▸ **Work to be completed**: The records appear below. Report how many of their lines contain the word "black", giving the number alone.

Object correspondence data
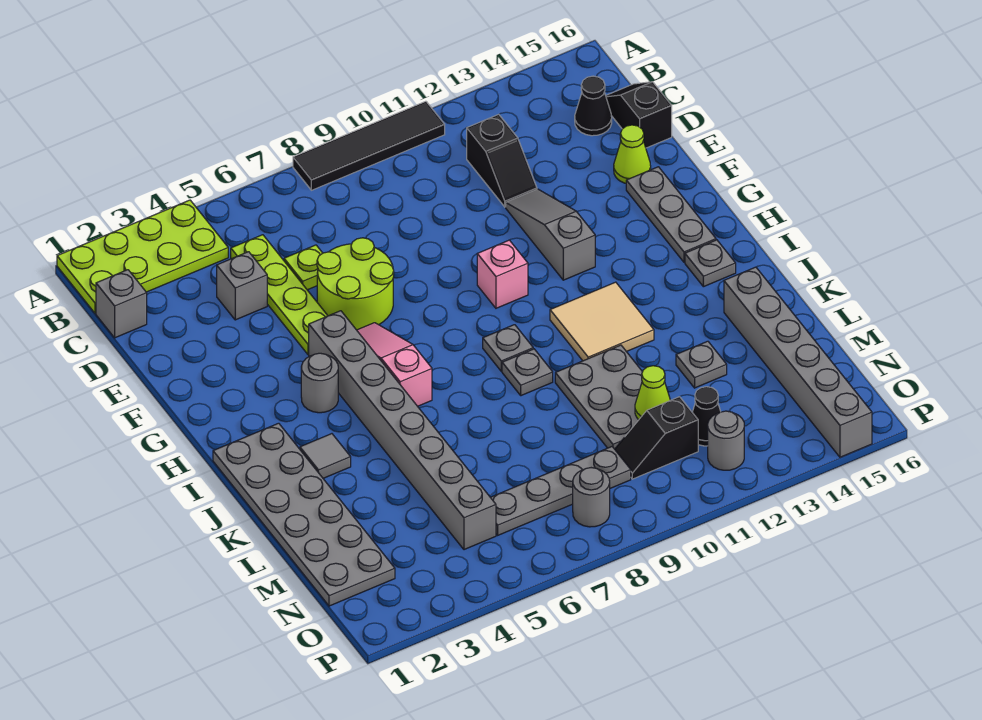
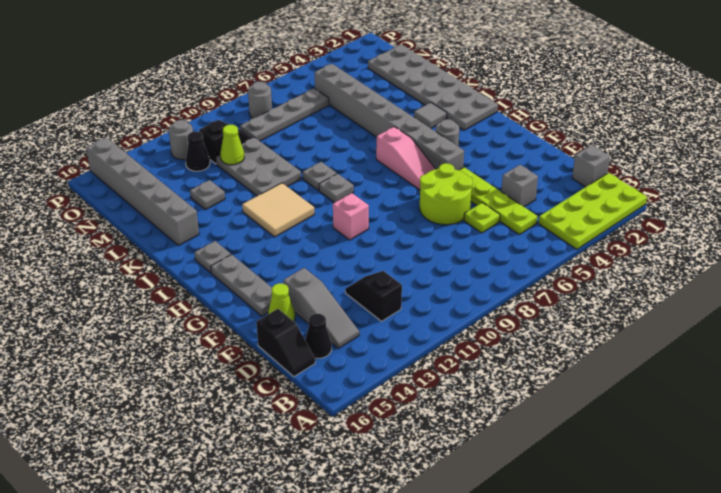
black tile A8:A11 level 1 -> none
grey slope E12:G12 level 1 top G -> grey slope C14:E14 level 1 top E

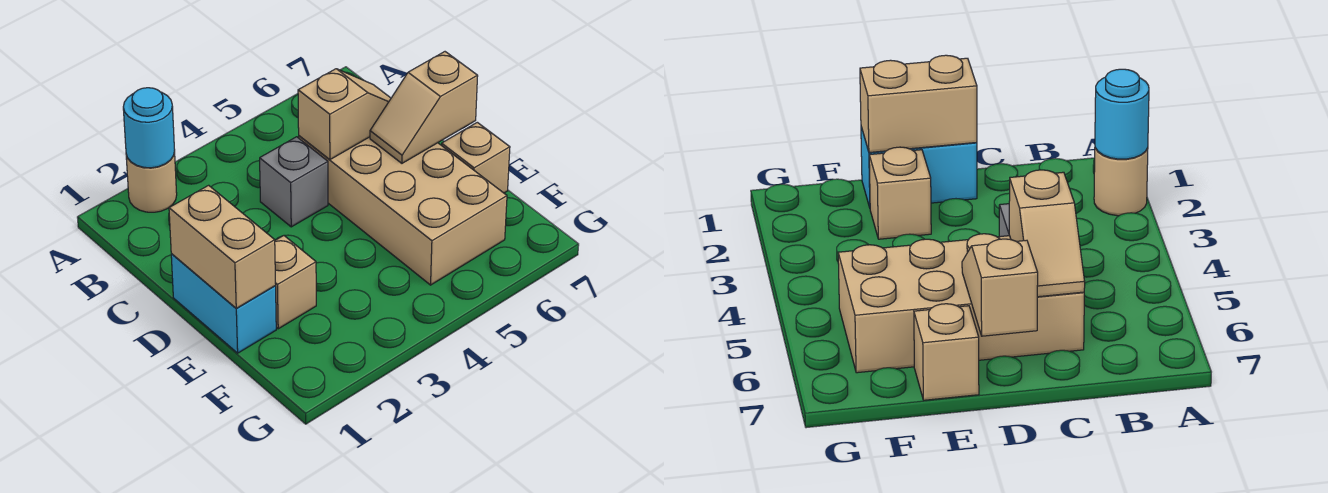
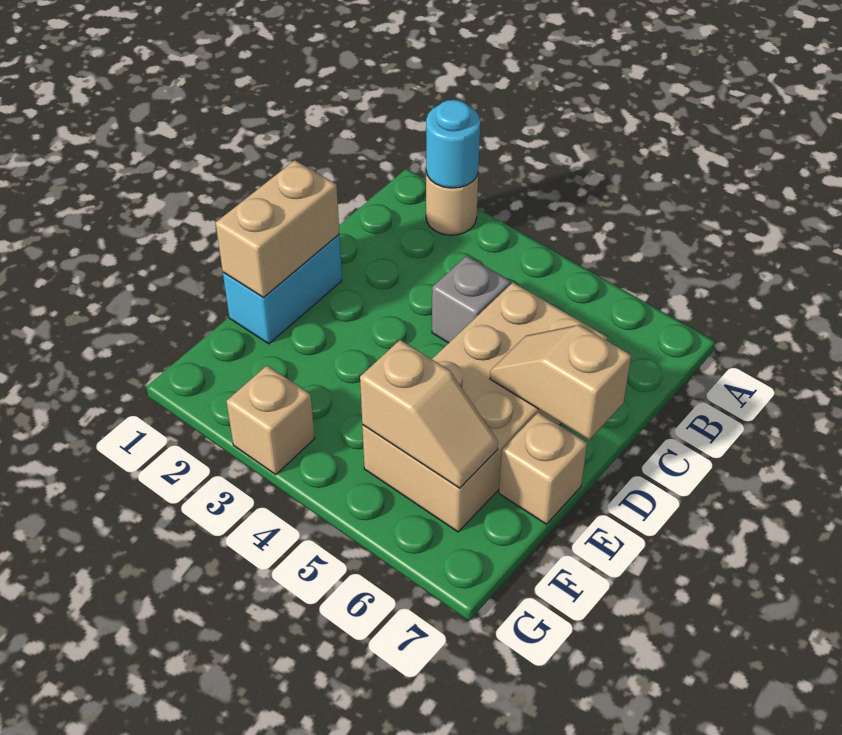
tan slope C5:C6 level 2 top 5 -> tan slope F5:F6 level 2 top 5
tan brick E2 level 1 -> tan brick G3 level 1

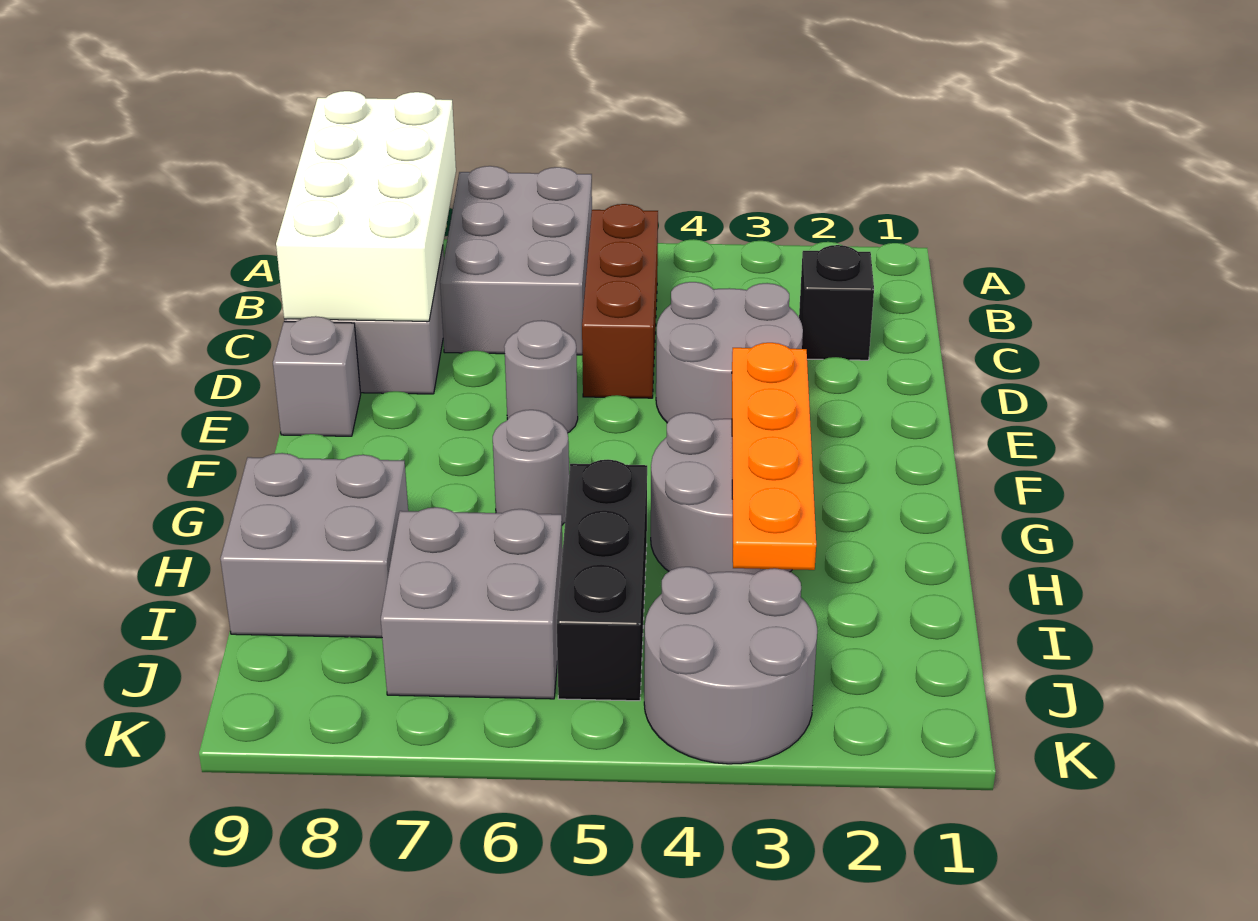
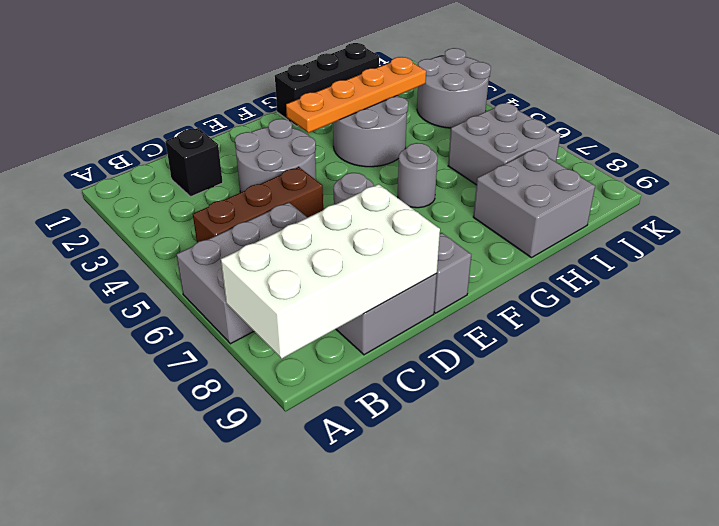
black brick H5:J5 level 1 -> black brick G1:I1 level 1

▸ **Expected answer**: 2